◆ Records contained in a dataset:

□ □ □

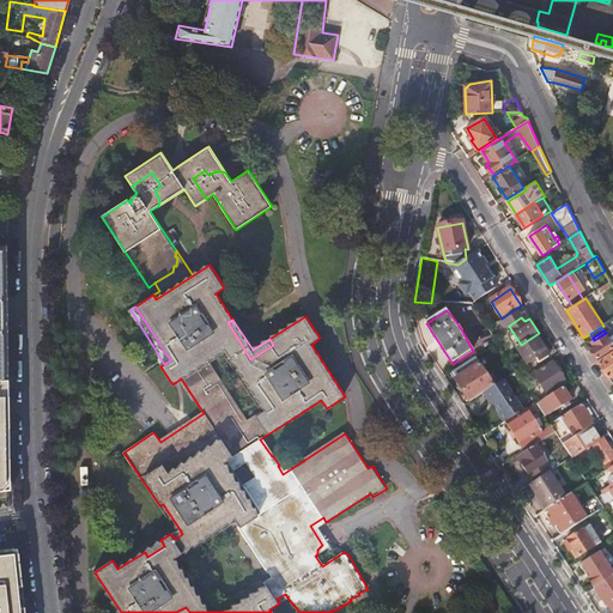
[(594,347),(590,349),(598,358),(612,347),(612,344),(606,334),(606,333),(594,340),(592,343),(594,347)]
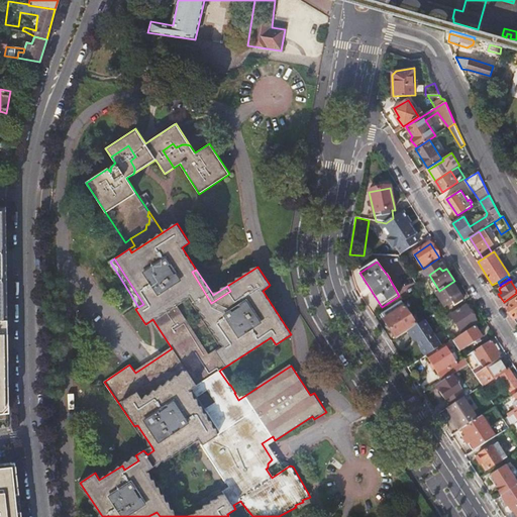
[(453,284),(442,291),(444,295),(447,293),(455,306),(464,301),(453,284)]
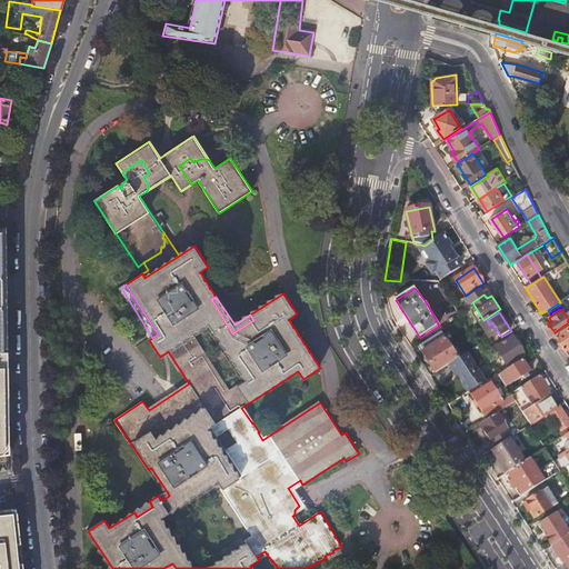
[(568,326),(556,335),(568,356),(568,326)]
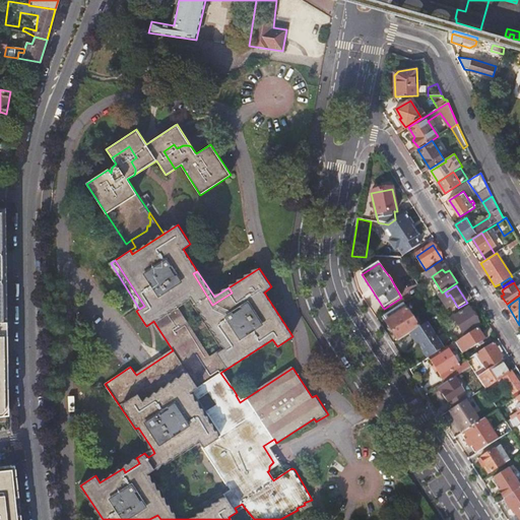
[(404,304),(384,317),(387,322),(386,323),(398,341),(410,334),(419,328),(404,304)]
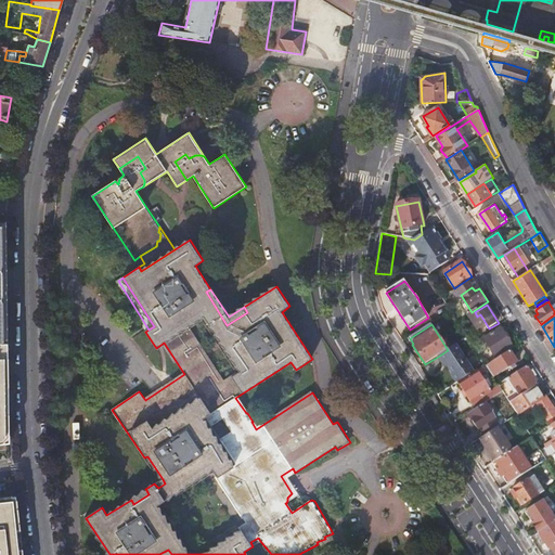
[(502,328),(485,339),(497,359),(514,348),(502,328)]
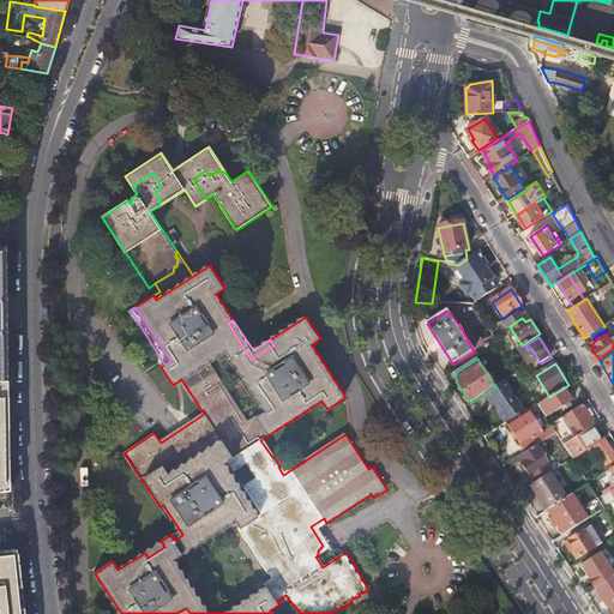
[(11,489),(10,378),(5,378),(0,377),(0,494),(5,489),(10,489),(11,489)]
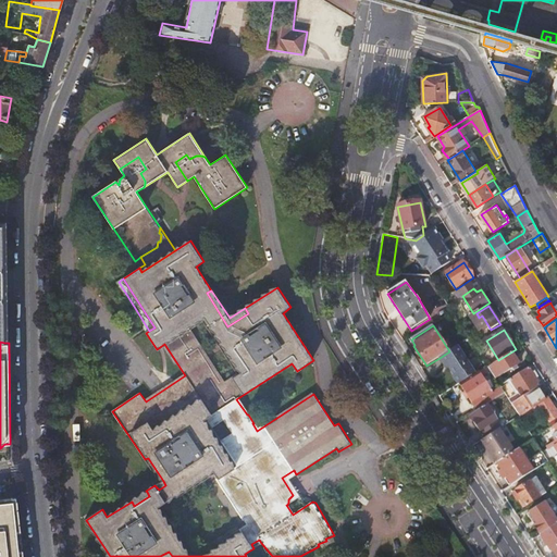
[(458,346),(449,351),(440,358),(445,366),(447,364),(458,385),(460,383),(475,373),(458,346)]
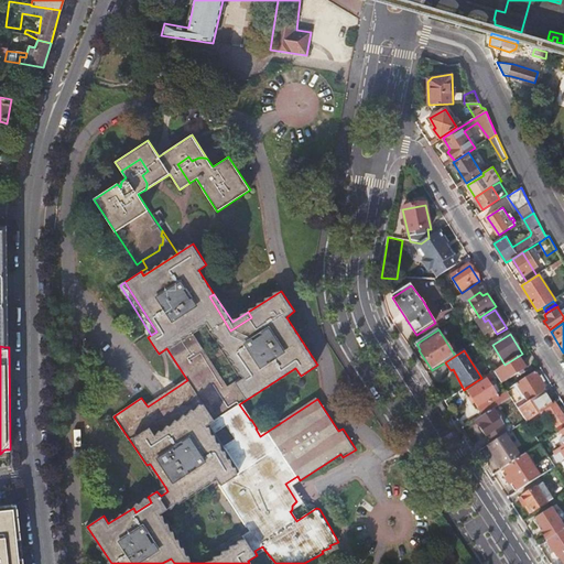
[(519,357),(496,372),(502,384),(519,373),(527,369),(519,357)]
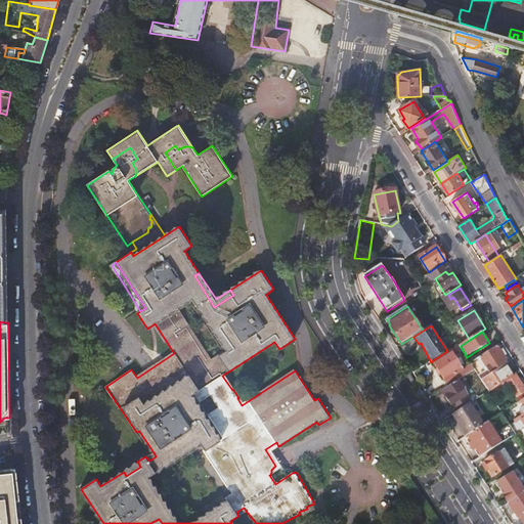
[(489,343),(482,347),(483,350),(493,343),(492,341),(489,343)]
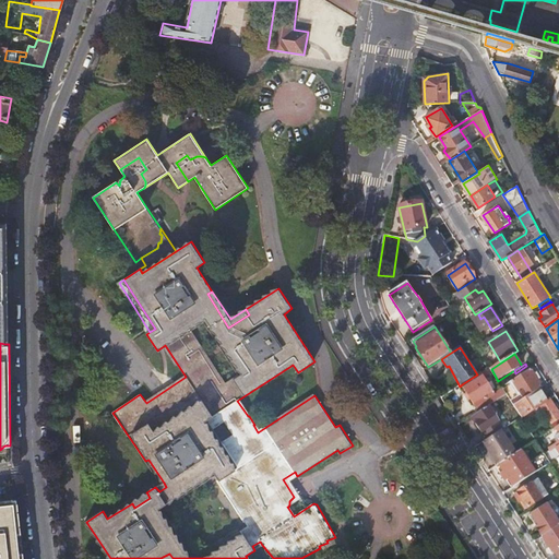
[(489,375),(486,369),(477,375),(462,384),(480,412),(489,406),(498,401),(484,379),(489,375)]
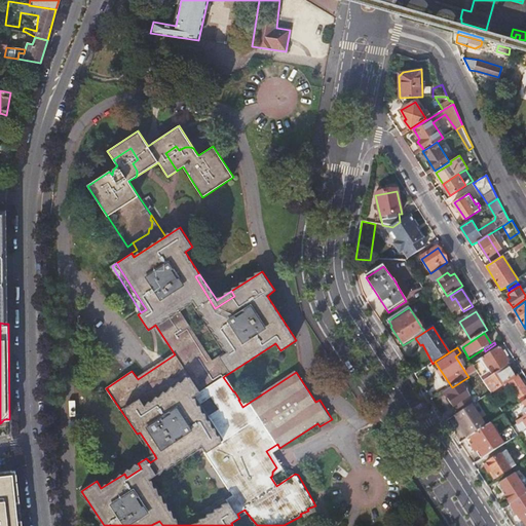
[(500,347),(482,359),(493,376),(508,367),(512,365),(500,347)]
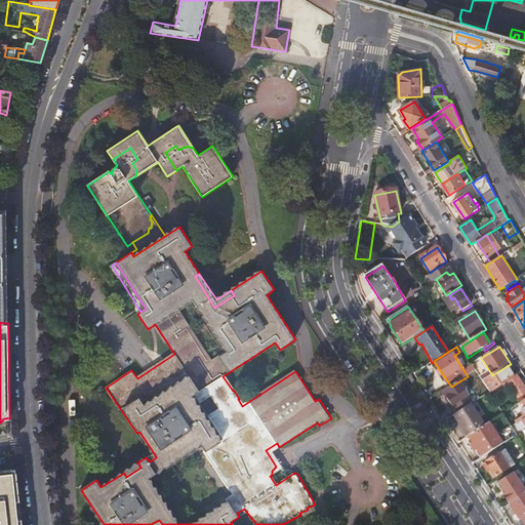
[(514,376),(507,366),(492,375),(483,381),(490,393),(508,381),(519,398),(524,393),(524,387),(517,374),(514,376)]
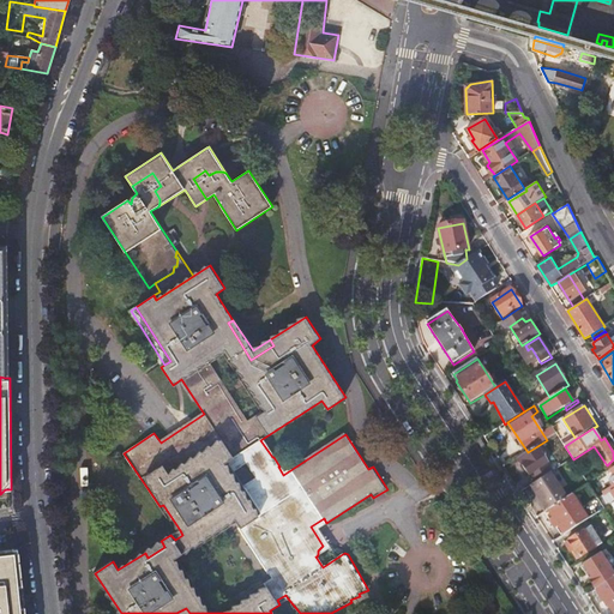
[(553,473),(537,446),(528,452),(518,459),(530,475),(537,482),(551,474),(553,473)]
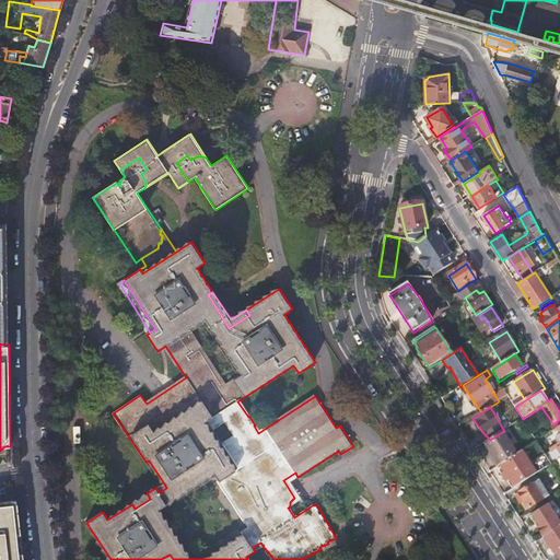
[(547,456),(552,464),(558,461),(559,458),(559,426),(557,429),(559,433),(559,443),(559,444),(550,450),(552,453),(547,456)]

□ □ □

◆ WHAT THE TASK REQUIRES:
Starting at the line that contains "[(502,328),(485,339),(497,359),(514,348),(502,328)]", please write out every line to the end of the entries, inclusive, copied exactly and with pictures omitted.

◆ SOLUTION FOR THIS EXERCISE:
[(502,328),(485,339),(497,359),(514,348),(502,328)]
[(11,489),(10,378),(5,378),(0,377),(0,494),(5,489),(10,489),(11,489)]
[(458,346),(449,351),(440,358),(445,366),(447,364),(458,385),(460,383),(475,373),(458,346)]
[(519,357),(496,372),(502,384),(519,373),(527,369),(519,357)]
[(489,343),(482,347),(483,350),(493,343),(492,341),(489,343)]
[(489,375),(486,369),(477,375),(462,384),(480,412),(489,406),(498,401),(484,379),(489,375)]
[(500,347),(482,359),(493,376),(508,367),(512,365),(500,347)]
[(514,376),(507,366),(492,375),(483,381),(490,393),(508,381),(519,398),(524,393),(524,387),(517,374),(514,376)]
[(553,473),(537,446),(528,452),(518,459),(530,475),(537,482),(551,474),(553,473)]
[(547,456),(552,464),(558,461),(559,458),(559,426),(557,429),(559,433),(559,443),(559,444),(550,450),(552,453),(547,456)]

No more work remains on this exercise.